Colored object listings
--
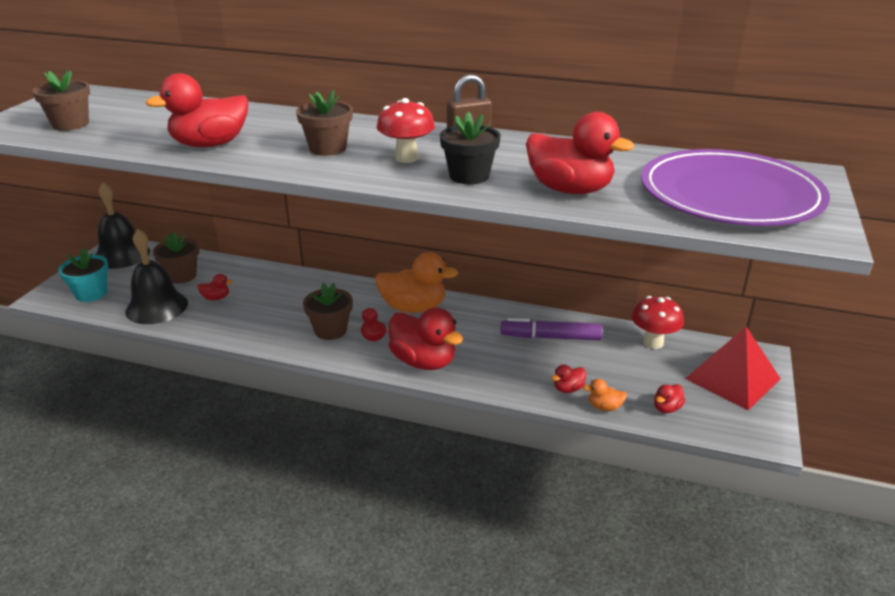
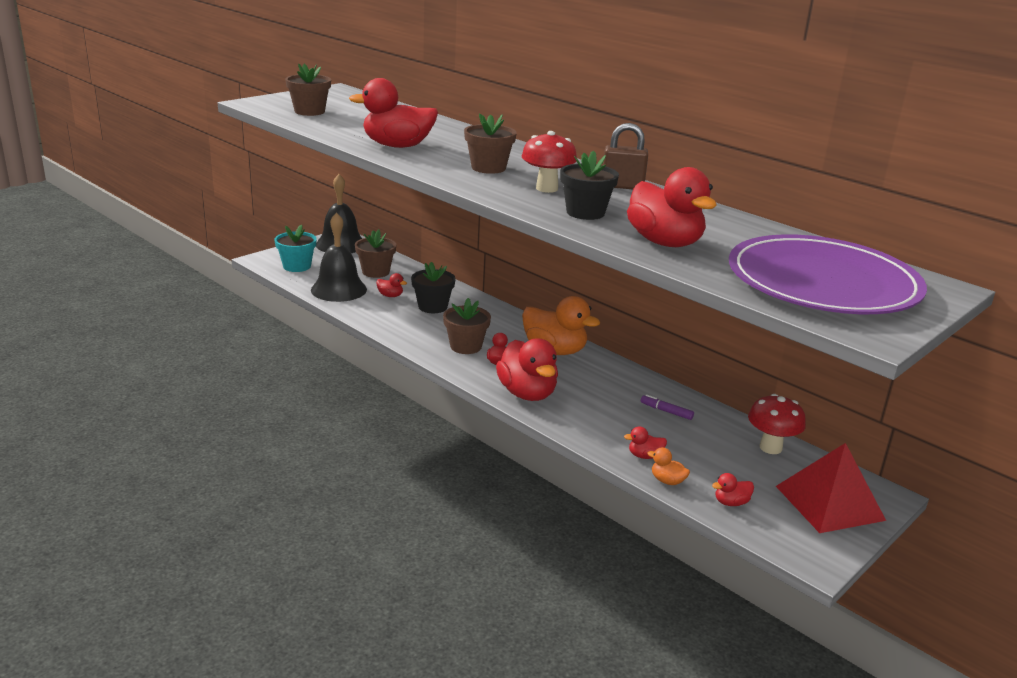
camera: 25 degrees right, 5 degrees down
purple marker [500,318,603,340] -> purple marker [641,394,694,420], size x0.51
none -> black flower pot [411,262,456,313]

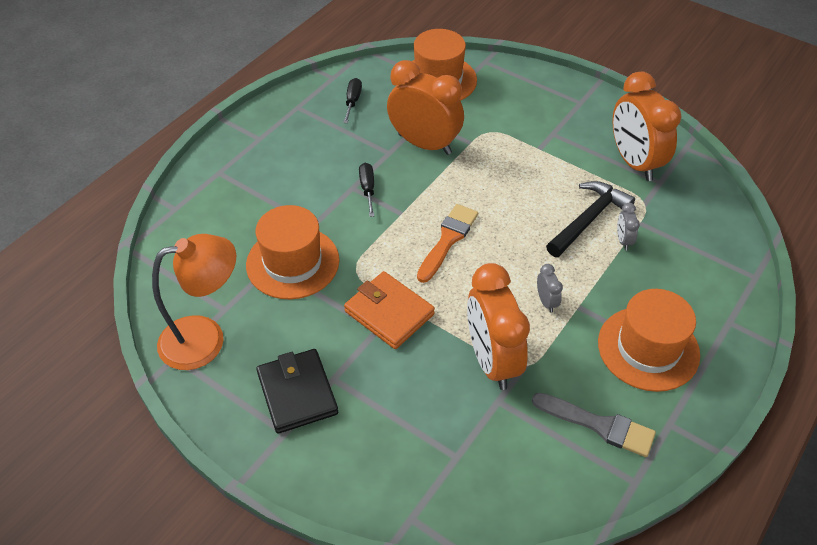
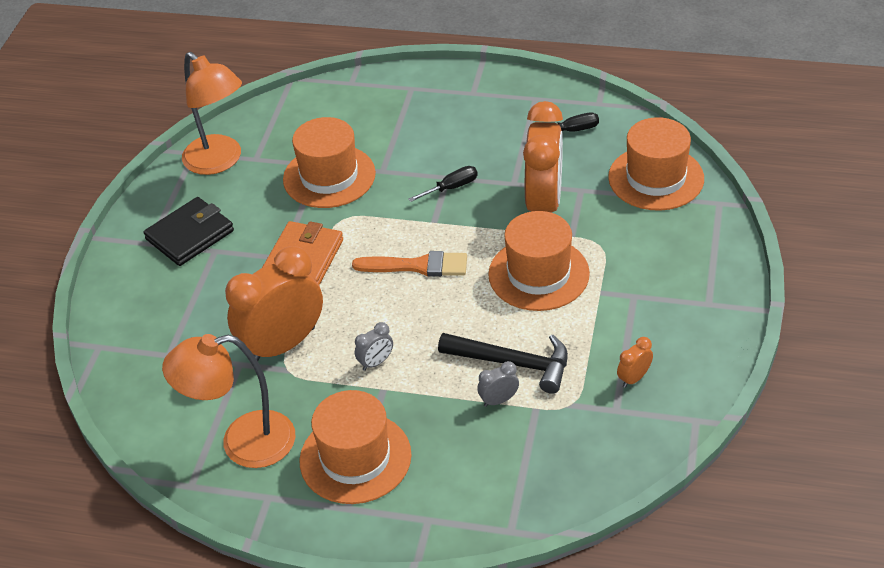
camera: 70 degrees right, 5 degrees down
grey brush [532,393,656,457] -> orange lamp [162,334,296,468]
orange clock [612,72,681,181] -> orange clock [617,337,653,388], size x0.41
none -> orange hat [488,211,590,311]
--
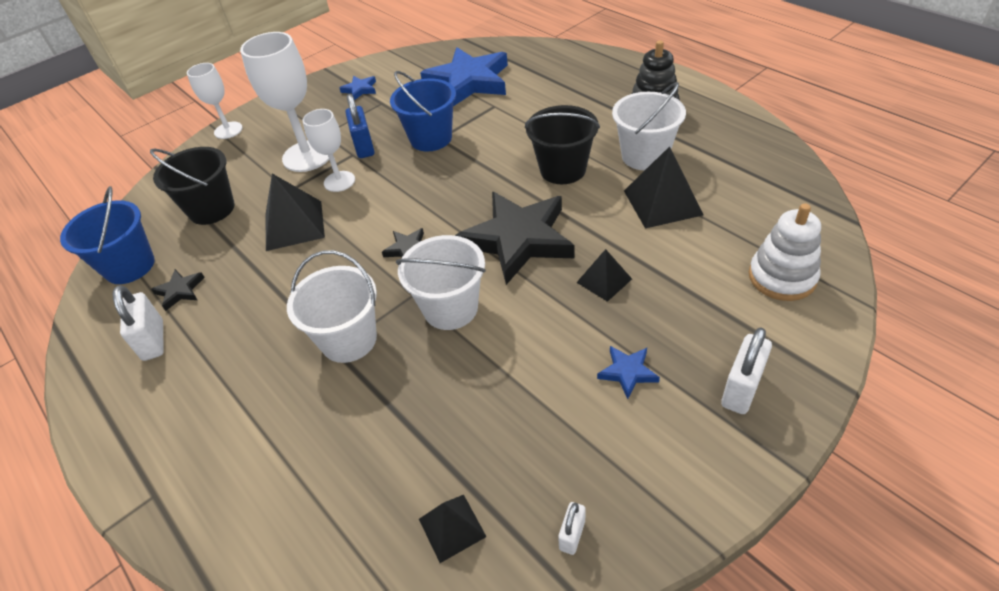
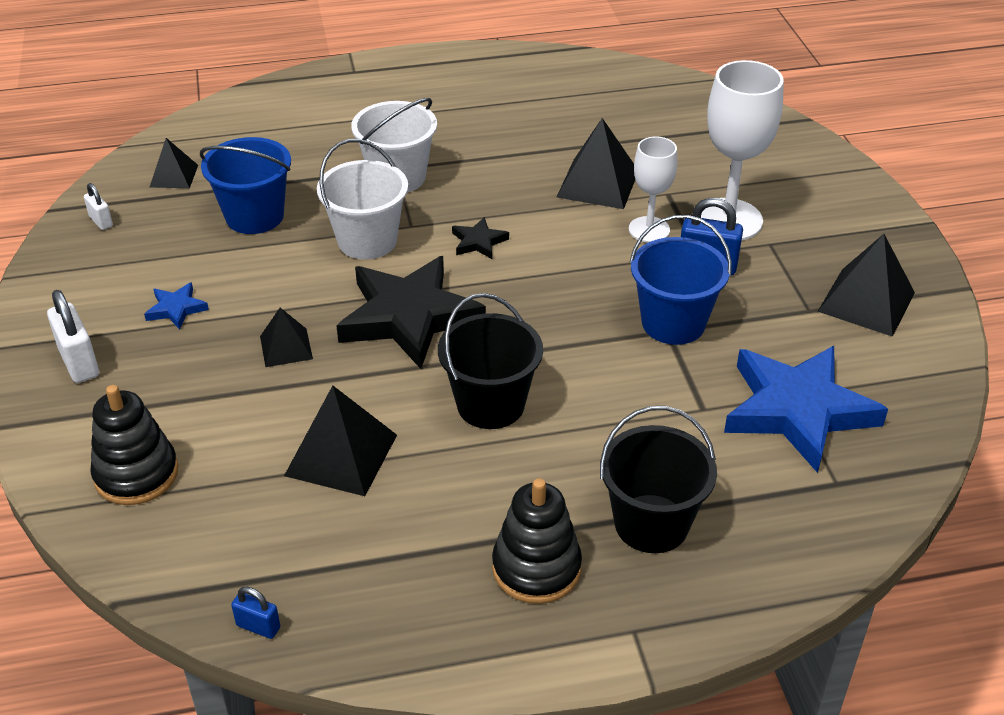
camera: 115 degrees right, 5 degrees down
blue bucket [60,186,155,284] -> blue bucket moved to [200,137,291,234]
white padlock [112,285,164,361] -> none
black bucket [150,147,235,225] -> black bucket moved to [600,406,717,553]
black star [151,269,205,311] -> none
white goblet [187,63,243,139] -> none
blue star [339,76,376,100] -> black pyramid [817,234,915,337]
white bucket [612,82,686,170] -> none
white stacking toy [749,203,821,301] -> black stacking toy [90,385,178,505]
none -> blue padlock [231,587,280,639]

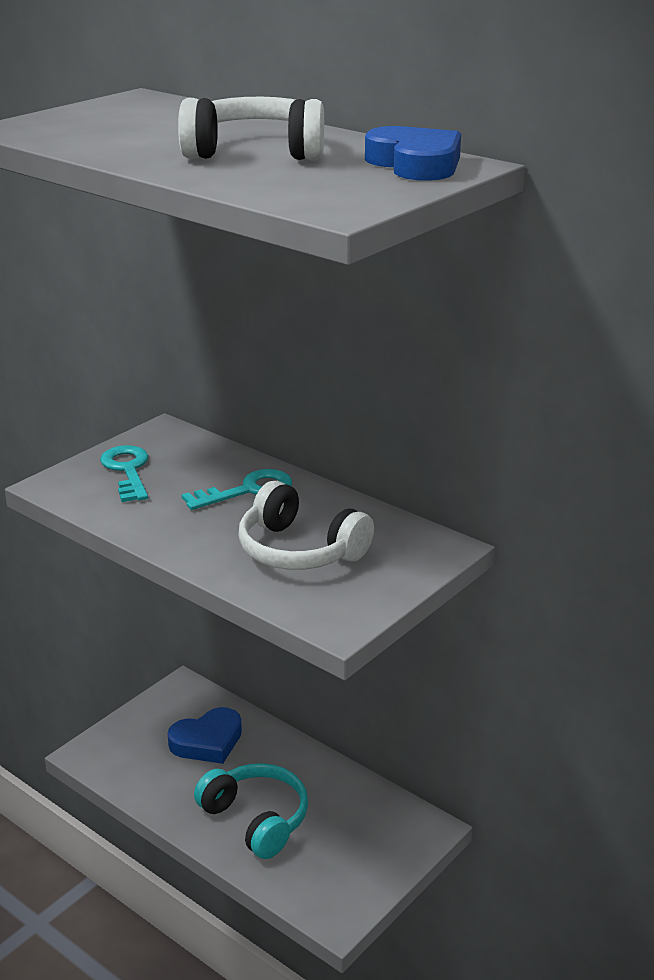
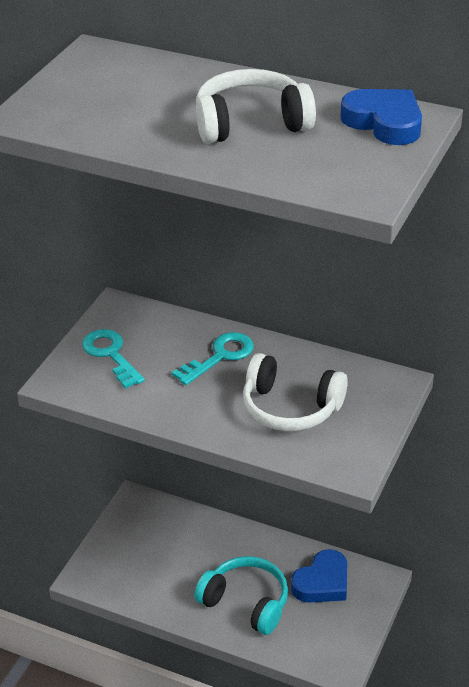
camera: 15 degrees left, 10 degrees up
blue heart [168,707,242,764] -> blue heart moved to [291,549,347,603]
--
Among the lines above, please find those with "size" and copy them.

purple marker [500,318,603,340] -> purple marker [641,394,694,420], size x0.51
orange clock [612,72,681,181] -> orange clock [617,337,653,388], size x0.41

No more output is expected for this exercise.